▸ To do:
Only the number is wanted: state how many lines of the data below contain the word "yellow".

::::::

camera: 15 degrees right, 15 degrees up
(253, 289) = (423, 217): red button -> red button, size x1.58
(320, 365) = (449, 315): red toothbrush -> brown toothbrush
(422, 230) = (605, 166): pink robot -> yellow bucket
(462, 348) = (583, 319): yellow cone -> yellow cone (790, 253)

::::::

▸ Answer section:
2